[Start of Attachment]
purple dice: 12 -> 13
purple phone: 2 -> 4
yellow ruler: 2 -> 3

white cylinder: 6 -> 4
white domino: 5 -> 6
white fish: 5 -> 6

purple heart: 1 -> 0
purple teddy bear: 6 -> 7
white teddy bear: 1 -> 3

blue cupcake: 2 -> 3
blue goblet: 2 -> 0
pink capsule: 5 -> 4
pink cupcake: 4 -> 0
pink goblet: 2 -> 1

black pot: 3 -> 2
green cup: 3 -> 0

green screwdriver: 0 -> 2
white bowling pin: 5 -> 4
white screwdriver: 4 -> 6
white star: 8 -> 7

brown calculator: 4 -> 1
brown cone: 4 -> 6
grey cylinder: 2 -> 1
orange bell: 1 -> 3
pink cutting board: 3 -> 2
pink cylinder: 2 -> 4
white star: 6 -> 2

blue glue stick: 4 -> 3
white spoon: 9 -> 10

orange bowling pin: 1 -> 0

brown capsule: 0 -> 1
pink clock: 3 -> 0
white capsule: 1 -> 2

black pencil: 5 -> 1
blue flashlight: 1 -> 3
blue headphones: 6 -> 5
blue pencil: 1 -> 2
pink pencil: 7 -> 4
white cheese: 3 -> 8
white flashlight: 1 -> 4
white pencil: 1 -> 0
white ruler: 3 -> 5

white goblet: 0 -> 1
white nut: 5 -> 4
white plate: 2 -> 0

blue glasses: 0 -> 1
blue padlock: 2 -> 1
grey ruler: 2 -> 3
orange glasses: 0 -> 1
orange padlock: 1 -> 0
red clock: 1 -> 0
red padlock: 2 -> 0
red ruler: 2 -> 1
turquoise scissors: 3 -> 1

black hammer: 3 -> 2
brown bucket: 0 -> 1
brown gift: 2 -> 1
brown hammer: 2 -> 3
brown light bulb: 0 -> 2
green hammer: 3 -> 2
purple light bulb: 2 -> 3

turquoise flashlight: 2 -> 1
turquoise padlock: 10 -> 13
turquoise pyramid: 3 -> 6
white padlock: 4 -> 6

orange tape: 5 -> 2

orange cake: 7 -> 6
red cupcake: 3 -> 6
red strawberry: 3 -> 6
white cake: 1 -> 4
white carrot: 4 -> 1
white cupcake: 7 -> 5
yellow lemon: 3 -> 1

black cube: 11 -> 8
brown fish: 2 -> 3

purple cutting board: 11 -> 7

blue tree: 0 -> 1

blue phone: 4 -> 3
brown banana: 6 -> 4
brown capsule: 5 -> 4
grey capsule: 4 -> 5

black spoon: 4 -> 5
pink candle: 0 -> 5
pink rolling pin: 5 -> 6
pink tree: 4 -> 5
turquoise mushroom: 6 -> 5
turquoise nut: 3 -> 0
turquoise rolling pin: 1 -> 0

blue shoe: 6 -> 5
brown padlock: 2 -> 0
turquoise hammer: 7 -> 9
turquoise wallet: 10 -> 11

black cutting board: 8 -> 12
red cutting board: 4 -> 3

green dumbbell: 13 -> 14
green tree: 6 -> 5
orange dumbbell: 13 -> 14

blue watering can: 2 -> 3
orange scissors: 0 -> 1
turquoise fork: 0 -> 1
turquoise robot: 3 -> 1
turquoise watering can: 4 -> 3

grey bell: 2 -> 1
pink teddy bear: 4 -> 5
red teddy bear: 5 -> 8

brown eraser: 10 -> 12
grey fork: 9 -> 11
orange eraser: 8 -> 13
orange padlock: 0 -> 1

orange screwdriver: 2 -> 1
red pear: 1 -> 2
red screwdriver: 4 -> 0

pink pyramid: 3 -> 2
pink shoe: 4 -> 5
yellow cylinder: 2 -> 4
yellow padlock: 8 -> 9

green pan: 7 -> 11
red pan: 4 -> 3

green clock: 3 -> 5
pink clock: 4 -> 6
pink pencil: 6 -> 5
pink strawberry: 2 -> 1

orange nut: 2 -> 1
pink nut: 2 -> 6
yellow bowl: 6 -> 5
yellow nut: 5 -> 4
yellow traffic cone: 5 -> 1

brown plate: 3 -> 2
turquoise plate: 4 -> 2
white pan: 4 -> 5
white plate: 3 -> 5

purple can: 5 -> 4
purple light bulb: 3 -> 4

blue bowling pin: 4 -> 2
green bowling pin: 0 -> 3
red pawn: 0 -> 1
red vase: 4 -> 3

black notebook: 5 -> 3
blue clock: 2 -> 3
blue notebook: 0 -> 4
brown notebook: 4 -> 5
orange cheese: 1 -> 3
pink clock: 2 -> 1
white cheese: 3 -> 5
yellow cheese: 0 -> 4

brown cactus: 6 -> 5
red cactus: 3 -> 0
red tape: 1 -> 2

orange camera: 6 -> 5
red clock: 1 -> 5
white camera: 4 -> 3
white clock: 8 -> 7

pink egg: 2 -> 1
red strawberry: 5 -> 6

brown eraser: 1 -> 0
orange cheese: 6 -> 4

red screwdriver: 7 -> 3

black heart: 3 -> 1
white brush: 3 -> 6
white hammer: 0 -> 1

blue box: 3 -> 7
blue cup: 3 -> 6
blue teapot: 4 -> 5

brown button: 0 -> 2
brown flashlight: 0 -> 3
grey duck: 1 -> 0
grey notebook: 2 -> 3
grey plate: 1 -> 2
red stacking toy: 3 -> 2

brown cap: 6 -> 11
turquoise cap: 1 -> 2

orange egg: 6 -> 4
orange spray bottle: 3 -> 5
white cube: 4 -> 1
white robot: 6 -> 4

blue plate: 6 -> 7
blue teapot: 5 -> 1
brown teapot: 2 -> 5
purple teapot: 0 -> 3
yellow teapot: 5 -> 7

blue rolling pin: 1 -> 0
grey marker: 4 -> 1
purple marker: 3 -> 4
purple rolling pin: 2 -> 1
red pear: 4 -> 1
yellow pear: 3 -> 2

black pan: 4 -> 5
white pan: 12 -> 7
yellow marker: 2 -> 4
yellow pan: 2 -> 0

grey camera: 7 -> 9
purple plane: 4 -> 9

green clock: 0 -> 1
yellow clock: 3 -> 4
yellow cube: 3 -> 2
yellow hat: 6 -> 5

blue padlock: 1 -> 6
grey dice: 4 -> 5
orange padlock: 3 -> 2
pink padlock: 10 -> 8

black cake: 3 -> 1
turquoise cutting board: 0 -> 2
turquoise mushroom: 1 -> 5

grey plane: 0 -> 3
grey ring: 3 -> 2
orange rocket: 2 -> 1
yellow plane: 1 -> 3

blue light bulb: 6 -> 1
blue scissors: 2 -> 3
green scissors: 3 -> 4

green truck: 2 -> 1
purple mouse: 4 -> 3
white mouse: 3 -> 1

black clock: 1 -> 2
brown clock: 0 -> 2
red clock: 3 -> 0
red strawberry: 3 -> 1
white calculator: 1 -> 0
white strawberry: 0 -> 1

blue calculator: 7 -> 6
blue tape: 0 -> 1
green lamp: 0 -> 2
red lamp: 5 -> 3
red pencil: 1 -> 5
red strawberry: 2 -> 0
[End of Attachment]
**Task description**
Only lines holding the string "dumbbell" are wanted; gather each one from the entries above.

**Result**
green dumbbell: 13 -> 14
orange dumbbell: 13 -> 14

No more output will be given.